What is expected:
In the entries below, which lines run from the one containing "WhiteCarrot <478 292>" to the one containing "camera: 20 degrees left, 5 degrees up"? Copy exactly those lines, ends included, and no others.

Segment Start: Data provided

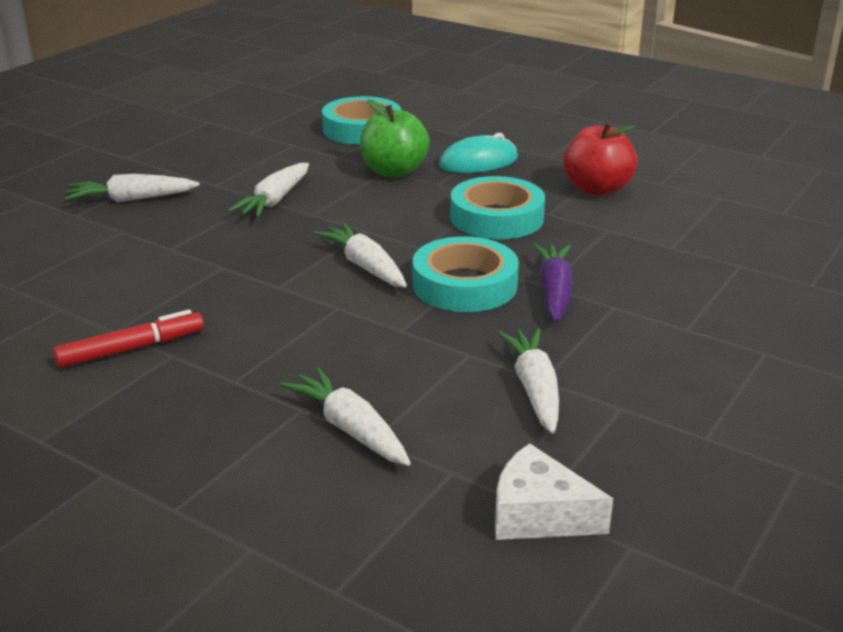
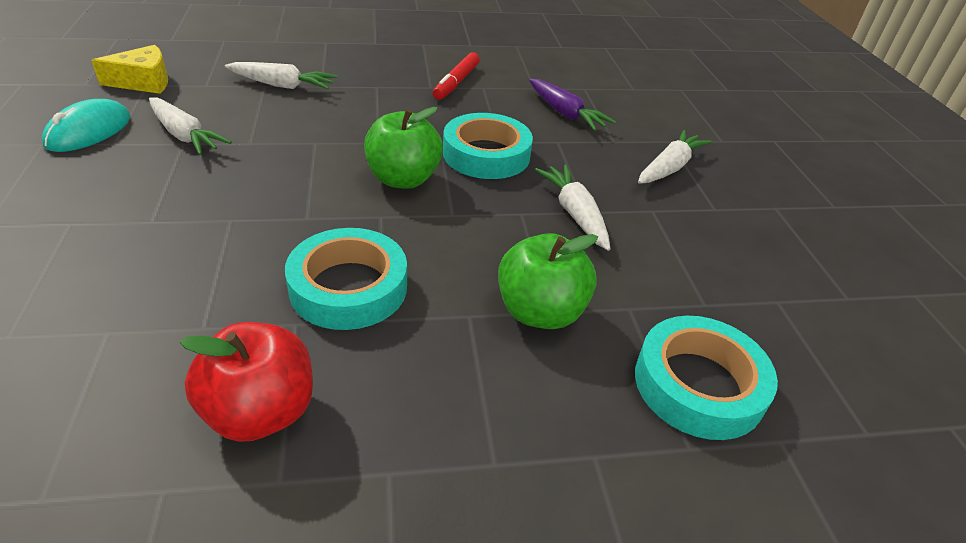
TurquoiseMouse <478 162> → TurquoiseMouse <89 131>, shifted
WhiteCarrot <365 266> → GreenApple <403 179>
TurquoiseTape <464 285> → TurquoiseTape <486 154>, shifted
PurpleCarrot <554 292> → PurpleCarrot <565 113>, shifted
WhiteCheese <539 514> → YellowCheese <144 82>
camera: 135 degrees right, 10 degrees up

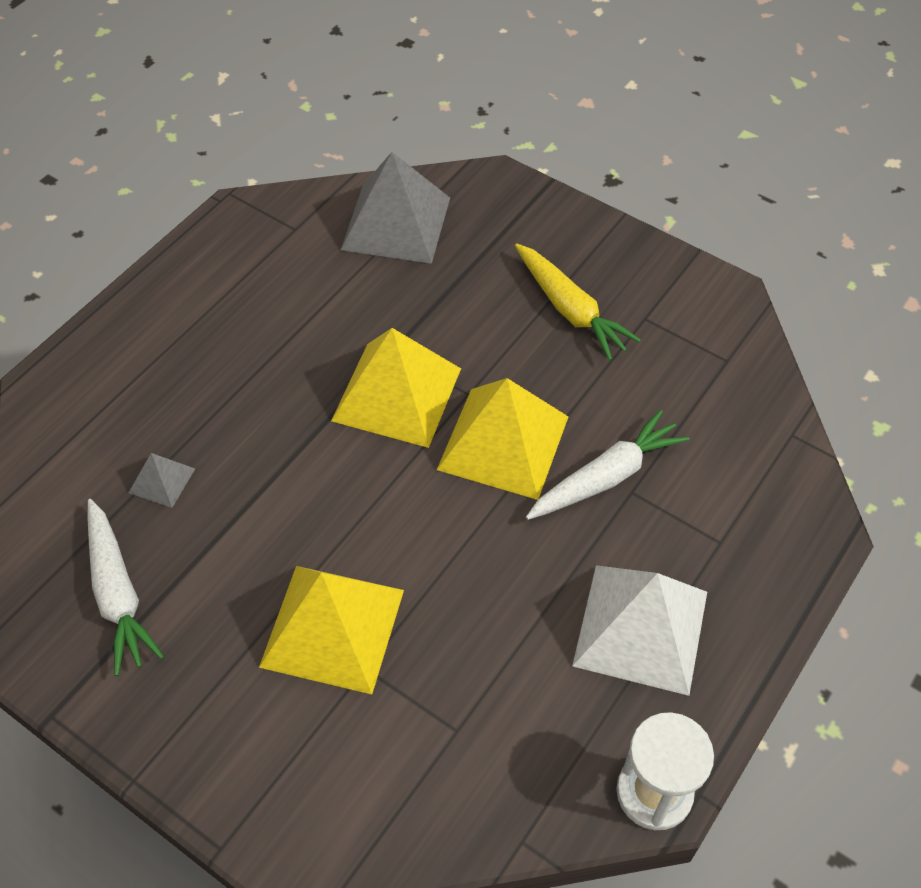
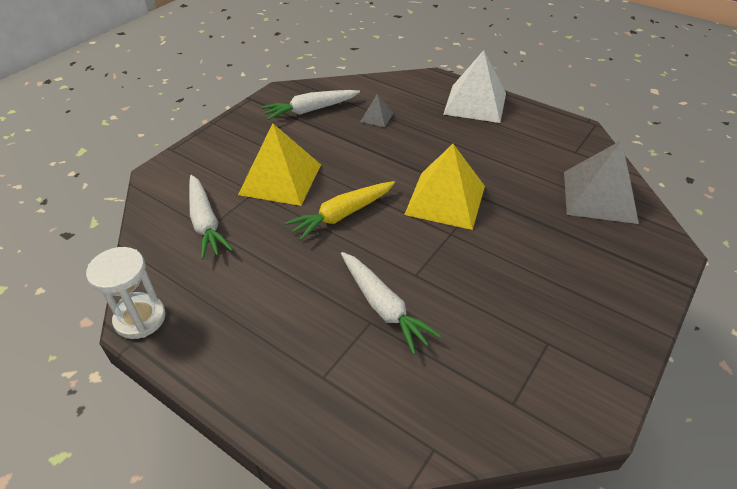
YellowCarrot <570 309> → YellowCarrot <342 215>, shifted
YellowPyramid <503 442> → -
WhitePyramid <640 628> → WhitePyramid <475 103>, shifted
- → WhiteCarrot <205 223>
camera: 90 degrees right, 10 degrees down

Segment End: Data provided
Segment Start: Data provided

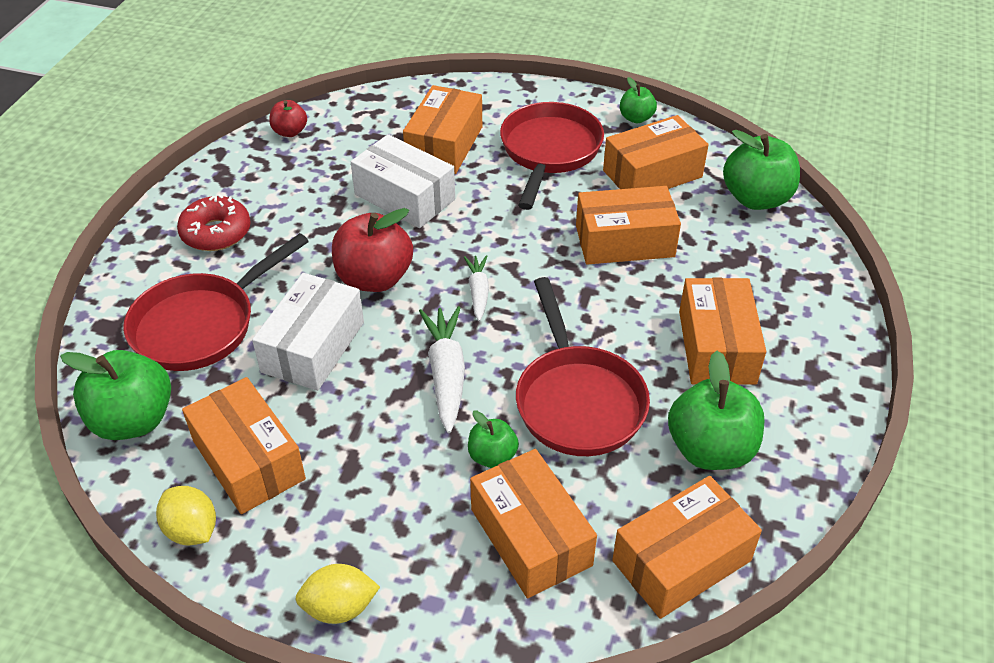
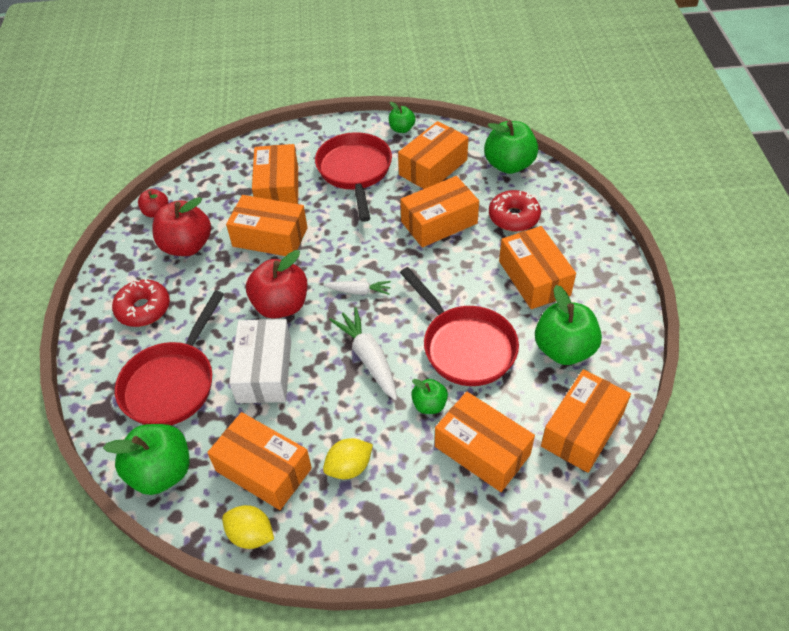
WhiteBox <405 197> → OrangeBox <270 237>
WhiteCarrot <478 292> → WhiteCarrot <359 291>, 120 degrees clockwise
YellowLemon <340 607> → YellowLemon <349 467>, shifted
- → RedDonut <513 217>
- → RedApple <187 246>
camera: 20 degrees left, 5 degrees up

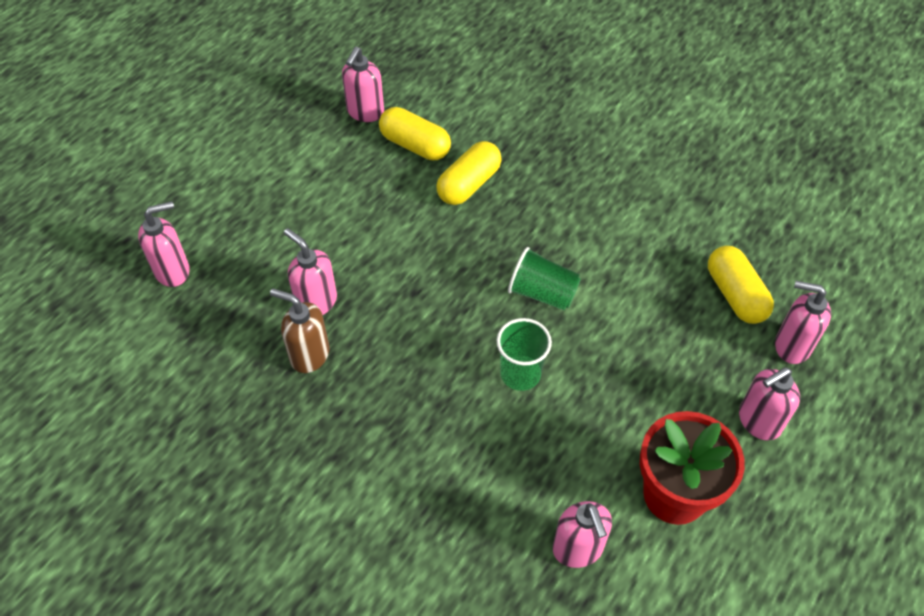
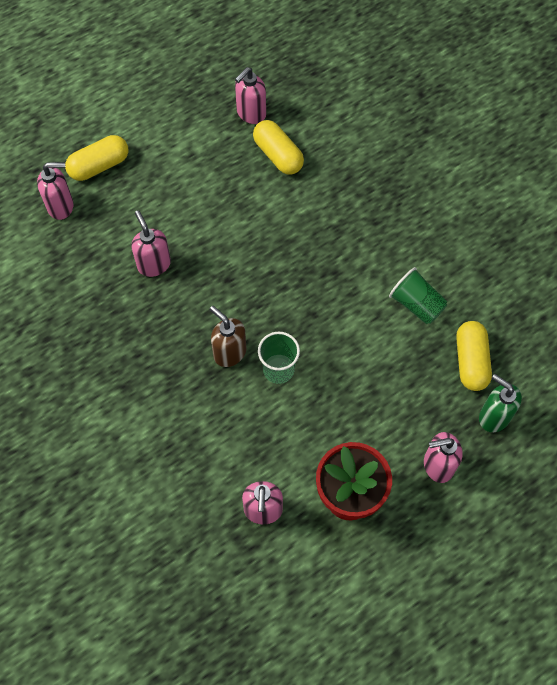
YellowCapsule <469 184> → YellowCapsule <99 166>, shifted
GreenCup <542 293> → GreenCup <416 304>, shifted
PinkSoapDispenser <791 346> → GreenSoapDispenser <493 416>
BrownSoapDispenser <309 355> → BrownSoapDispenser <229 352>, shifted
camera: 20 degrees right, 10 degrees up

Segment End: Data provided

Response area:
WhiteCarrot <478 292> → WhiteCarrot <359 291>, 120 degrees clockwise
YellowLemon <340 607> → YellowLemon <349 467>, shifted
- → RedDonut <513 217>
- → RedApple <187 246>
camera: 20 degrees left, 5 degrees up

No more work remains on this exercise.